■ **Task instructions**
Starting at the line that contains "(527, 491) = (477, 224): none -> pink phone", restate each line word for word through the final line of the data, keeping both ends.

### Source data ###

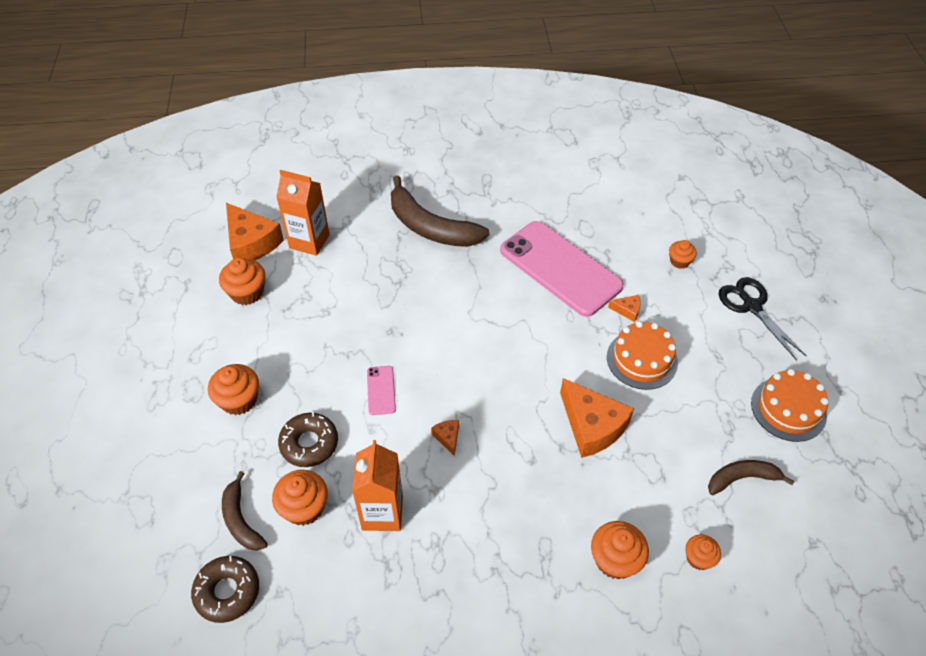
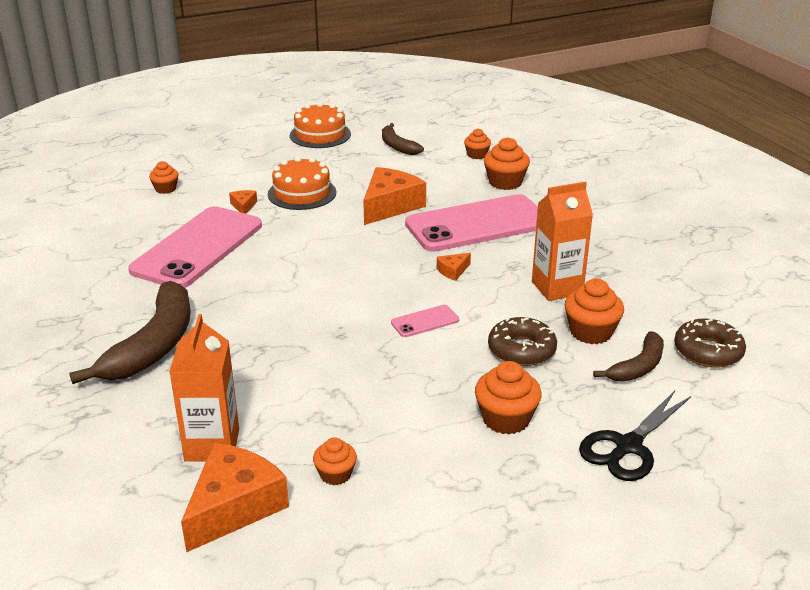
camera: 110 degrees left, 20 degrees down
(247, 292) = (335, 474): orange cupcake -> orange cupcake, size x0.62
(527, 491) = (477, 224): none -> pink phone
(751, 306) = (213, 154): black scissors -> black scissors (628, 446)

###

■ **Solution to this exercise**
(527, 491) = (477, 224): none -> pink phone
(751, 306) = (213, 154): black scissors -> black scissors (628, 446)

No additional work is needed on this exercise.